Start of TASK INPUT

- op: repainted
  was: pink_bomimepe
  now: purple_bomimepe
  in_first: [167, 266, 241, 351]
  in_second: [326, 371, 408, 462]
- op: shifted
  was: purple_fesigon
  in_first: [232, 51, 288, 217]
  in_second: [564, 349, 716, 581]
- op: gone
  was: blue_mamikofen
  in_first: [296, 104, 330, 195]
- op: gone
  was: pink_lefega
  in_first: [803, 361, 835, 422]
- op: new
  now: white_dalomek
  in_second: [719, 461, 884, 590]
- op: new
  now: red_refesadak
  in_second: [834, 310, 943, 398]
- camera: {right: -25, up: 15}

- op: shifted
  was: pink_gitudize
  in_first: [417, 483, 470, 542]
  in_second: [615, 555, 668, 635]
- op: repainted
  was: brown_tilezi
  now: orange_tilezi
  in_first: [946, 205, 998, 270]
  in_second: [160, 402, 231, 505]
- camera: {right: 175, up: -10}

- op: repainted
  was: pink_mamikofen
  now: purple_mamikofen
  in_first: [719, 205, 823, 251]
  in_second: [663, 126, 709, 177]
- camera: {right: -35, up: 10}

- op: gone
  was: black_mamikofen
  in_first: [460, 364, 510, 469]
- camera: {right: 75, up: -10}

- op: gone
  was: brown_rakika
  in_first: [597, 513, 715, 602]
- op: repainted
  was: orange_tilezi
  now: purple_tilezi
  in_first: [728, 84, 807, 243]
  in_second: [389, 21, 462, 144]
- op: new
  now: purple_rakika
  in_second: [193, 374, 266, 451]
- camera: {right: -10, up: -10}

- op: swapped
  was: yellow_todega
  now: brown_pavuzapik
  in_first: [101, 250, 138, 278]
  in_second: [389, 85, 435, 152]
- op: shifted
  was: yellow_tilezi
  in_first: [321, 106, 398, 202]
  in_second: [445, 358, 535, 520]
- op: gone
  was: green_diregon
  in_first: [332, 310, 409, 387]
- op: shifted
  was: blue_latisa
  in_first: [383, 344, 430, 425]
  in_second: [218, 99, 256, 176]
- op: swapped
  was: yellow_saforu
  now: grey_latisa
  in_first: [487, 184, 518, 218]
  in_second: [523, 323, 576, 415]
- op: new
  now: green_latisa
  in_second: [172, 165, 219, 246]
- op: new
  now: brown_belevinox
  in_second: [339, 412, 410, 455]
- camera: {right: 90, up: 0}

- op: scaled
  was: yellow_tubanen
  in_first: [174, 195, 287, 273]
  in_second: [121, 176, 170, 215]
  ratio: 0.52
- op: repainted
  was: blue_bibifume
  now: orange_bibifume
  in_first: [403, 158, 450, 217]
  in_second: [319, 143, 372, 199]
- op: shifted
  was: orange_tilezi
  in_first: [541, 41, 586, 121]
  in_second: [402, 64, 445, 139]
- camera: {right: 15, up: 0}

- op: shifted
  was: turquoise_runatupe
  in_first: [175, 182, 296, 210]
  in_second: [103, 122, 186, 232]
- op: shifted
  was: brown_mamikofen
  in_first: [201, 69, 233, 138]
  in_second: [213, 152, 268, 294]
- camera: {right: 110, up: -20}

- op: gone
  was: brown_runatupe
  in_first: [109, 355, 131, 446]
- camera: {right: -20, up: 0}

End of TASK INPUT

| PROBLEM TO SOLVE |
Output all of the material, please, exactly as it stands.

| RESULT OF THIS EXERCISE |
- op: repainted
  was: pink_bomimepe
  now: purple_bomimepe
  in_first: [167, 266, 241, 351]
  in_second: [326, 371, 408, 462]
- op: shifted
  was: purple_fesigon
  in_first: [232, 51, 288, 217]
  in_second: [564, 349, 716, 581]
- op: gone
  was: blue_mamikofen
  in_first: [296, 104, 330, 195]
- op: gone
  was: pink_lefega
  in_first: [803, 361, 835, 422]
- op: new
  now: white_dalomek
  in_second: [719, 461, 884, 590]
- op: new
  now: red_refesadak
  in_second: [834, 310, 943, 398]
- camera: {right: -25, up: 15}

- op: shifted
  was: pink_gitudize
  in_first: [417, 483, 470, 542]
  in_second: [615, 555, 668, 635]
- op: repainted
  was: brown_tilezi
  now: orange_tilezi
  in_first: [946, 205, 998, 270]
  in_second: [160, 402, 231, 505]
- camera: {right: 175, up: -10}

- op: repainted
  was: pink_mamikofen
  now: purple_mamikofen
  in_first: [719, 205, 823, 251]
  in_second: [663, 126, 709, 177]
- camera: {right: -35, up: 10}

- op: gone
  was: black_mamikofen
  in_first: [460, 364, 510, 469]
- camera: {right: 75, up: -10}

- op: gone
  was: brown_rakika
  in_first: [597, 513, 715, 602]
- op: repainted
  was: orange_tilezi
  now: purple_tilezi
  in_first: [728, 84, 807, 243]
  in_second: [389, 21, 462, 144]
- op: new
  now: purple_rakika
  in_second: [193, 374, 266, 451]
- camera: {right: -10, up: -10}

- op: swapped
  was: yellow_todega
  now: brown_pavuzapik
  in_first: [101, 250, 138, 278]
  in_second: [389, 85, 435, 152]
- op: shifted
  was: yellow_tilezi
  in_first: [321, 106, 398, 202]
  in_second: [445, 358, 535, 520]
- op: gone
  was: green_diregon
  in_first: [332, 310, 409, 387]
- op: shifted
  was: blue_latisa
  in_first: [383, 344, 430, 425]
  in_second: [218, 99, 256, 176]
- op: swapped
  was: yellow_saforu
  now: grey_latisa
  in_first: [487, 184, 518, 218]
  in_second: [523, 323, 576, 415]
- op: new
  now: green_latisa
  in_second: [172, 165, 219, 246]
- op: new
  now: brown_belevinox
  in_second: [339, 412, 410, 455]
- camera: {right: 90, up: 0}

- op: scaled
  was: yellow_tubanen
  in_first: [174, 195, 287, 273]
  in_second: [121, 176, 170, 215]
  ratio: 0.52
- op: repainted
  was: blue_bibifume
  now: orange_bibifume
  in_first: [403, 158, 450, 217]
  in_second: [319, 143, 372, 199]
- op: shifted
  was: orange_tilezi
  in_first: [541, 41, 586, 121]
  in_second: [402, 64, 445, 139]
- camera: {right: 15, up: 0}

- op: shifted
  was: turquoise_runatupe
  in_first: [175, 182, 296, 210]
  in_second: [103, 122, 186, 232]
- op: shifted
  was: brown_mamikofen
  in_first: [201, 69, 233, 138]
  in_second: [213, 152, 268, 294]
- camera: {right: 110, up: -20}

- op: gone
  was: brown_runatupe
  in_first: [109, 355, 131, 446]
- camera: {right: -20, up: 0}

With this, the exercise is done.